**What you need to do:**
Somewhere below, one line contains "HALL2 pin GND: GND -> VIN" and a later line contains "TEMP pin VCC: none -> VIN". Output those two lines and everything between them exactly, and nothing else.

━━━━━━

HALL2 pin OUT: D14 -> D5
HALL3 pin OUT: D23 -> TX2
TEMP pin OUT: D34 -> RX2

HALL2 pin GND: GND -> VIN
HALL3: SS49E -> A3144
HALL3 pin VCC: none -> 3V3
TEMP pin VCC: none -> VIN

━━━━━━

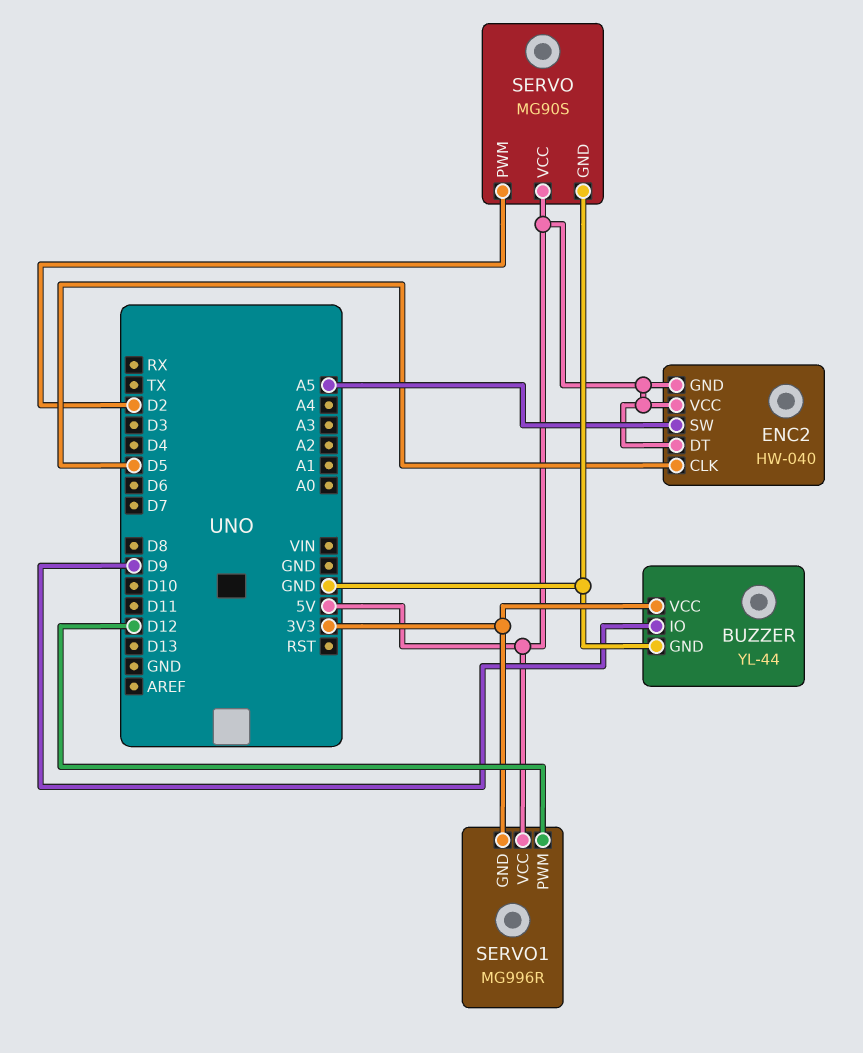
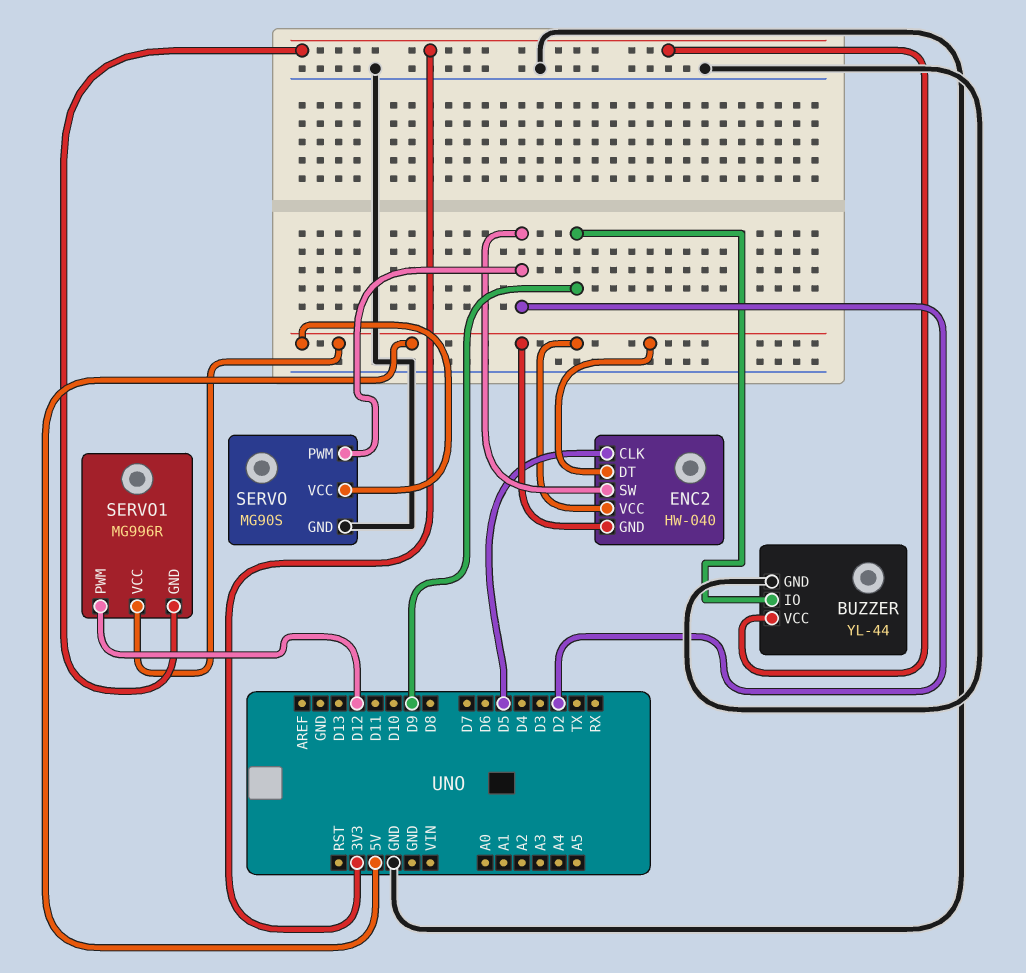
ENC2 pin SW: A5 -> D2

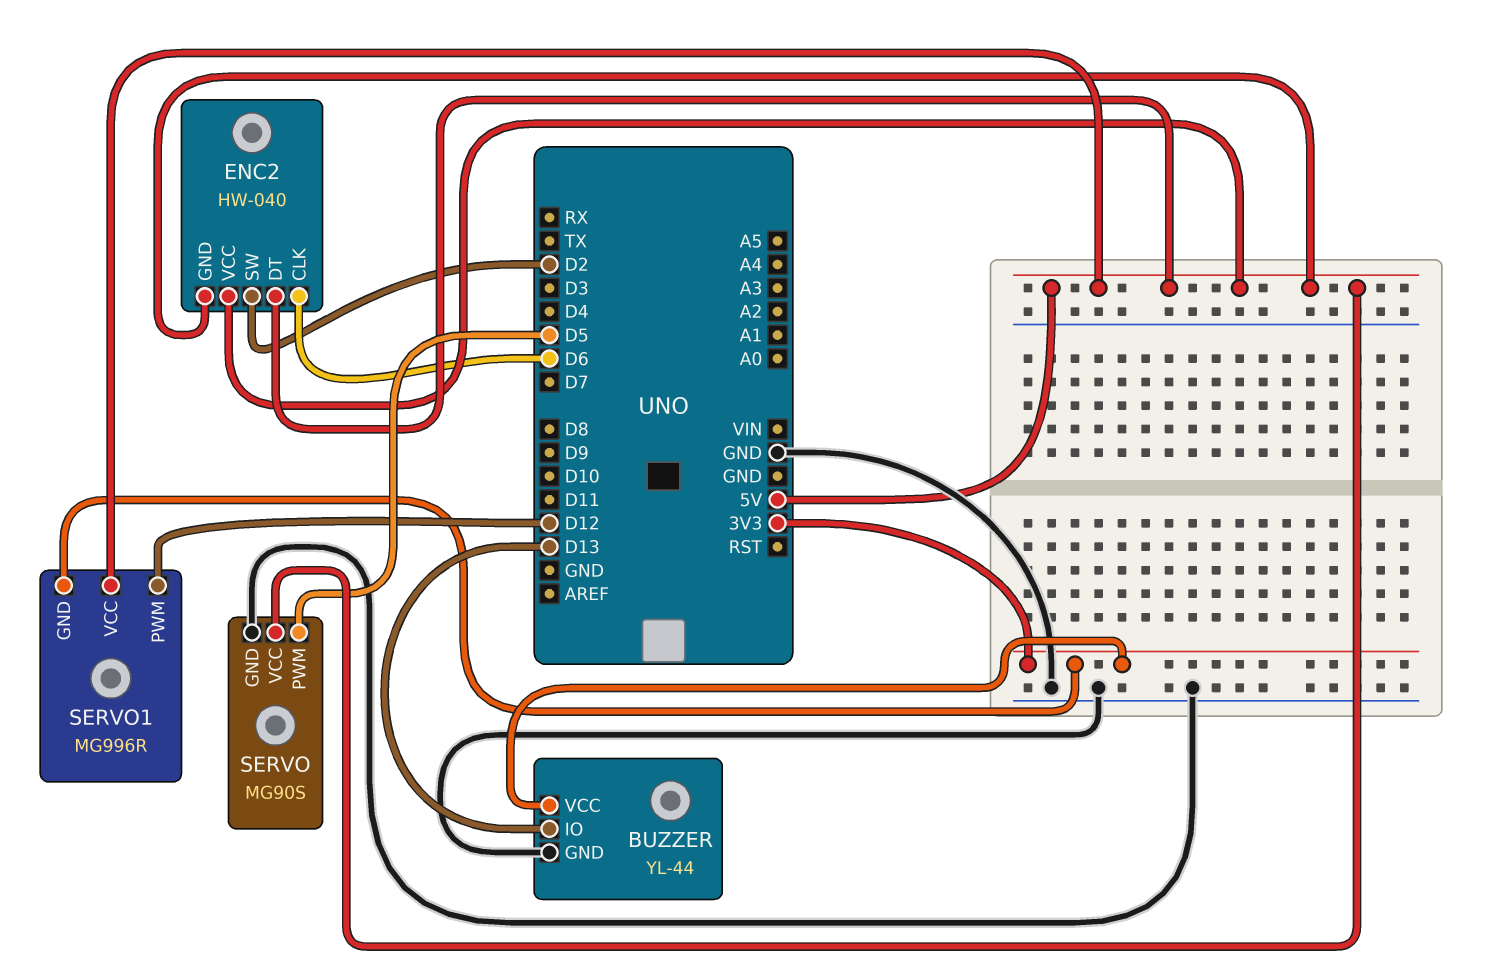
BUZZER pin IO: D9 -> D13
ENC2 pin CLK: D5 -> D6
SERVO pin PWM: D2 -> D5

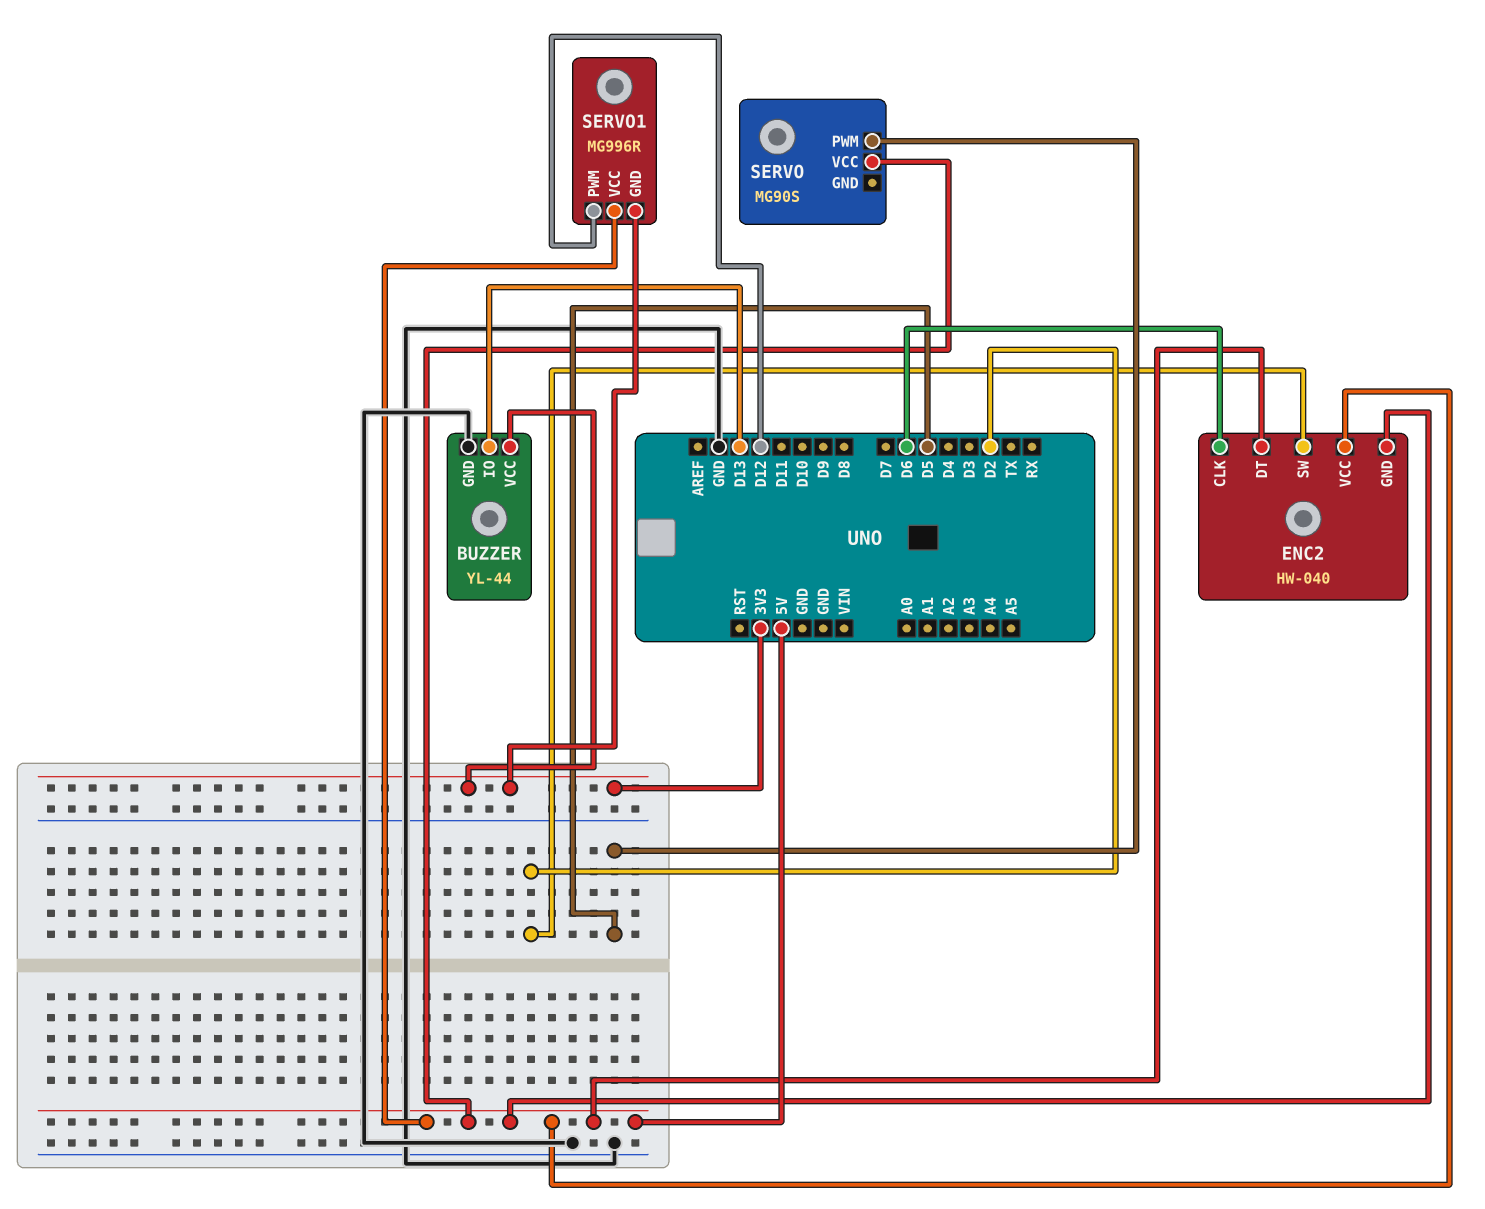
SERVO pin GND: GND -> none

━━━━━━

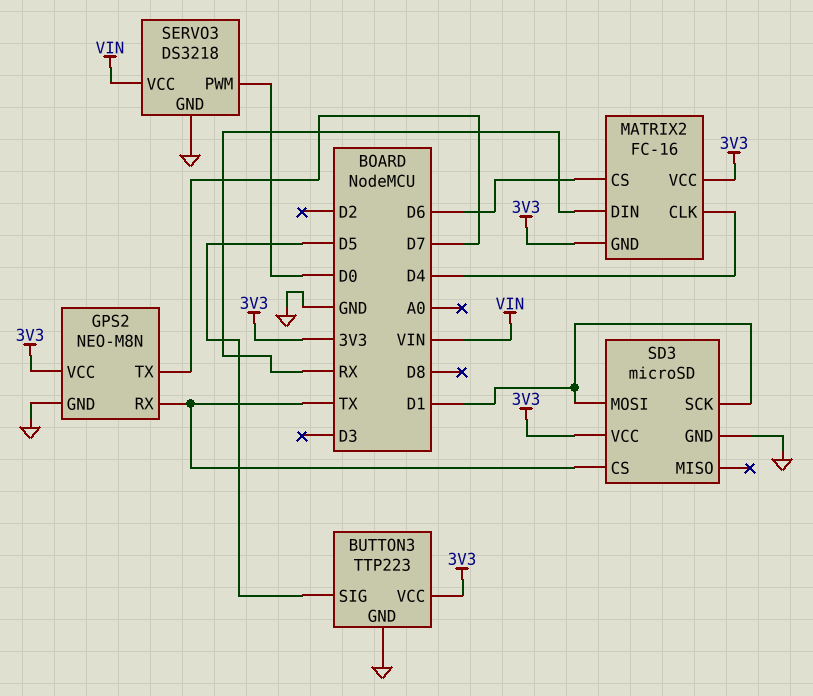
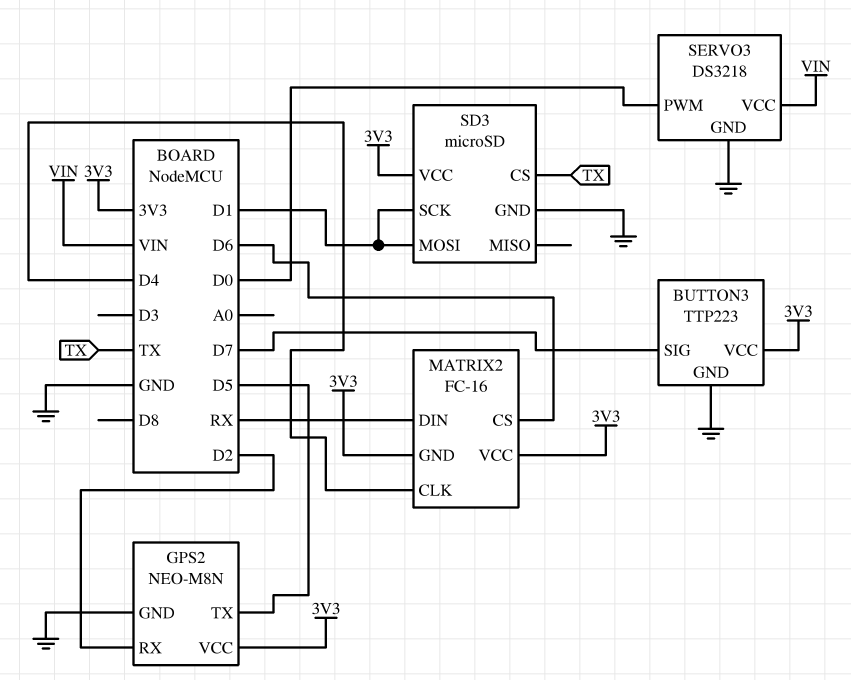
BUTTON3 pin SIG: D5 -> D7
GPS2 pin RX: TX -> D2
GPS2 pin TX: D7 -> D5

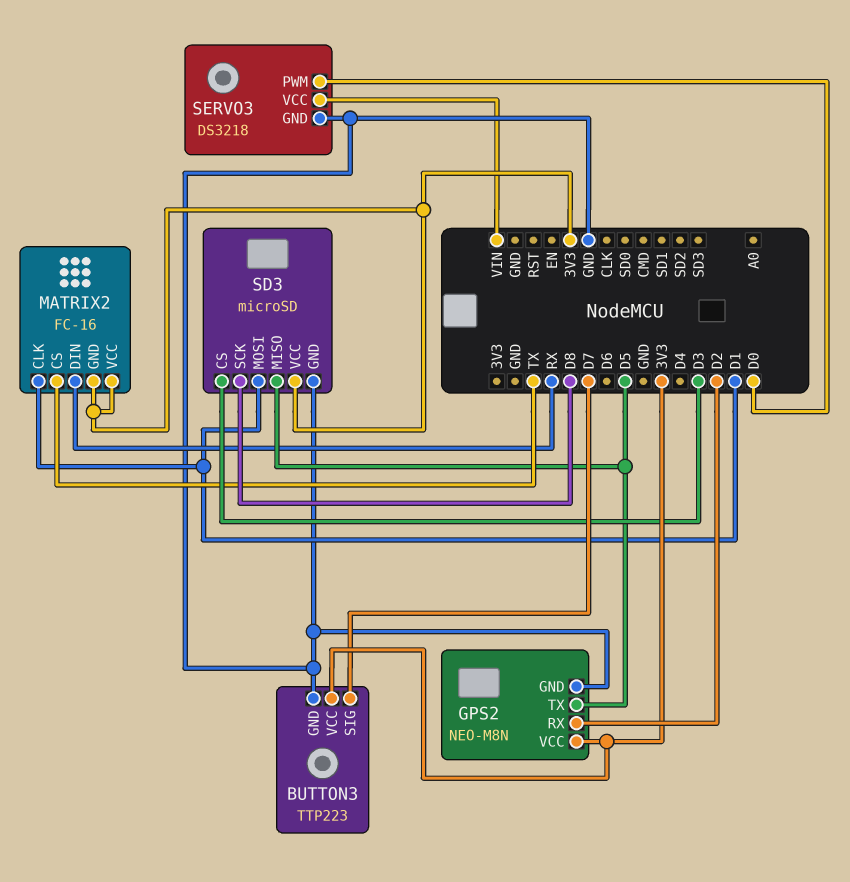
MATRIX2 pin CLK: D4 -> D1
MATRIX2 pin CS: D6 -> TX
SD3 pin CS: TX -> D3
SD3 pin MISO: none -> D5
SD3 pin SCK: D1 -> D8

━━━━━━

**Solution for this task:**
HALL2 pin GND: GND -> VIN
HALL3: SS49E -> A3144
HALL3 pin VCC: none -> 3V3
TEMP pin VCC: none -> VIN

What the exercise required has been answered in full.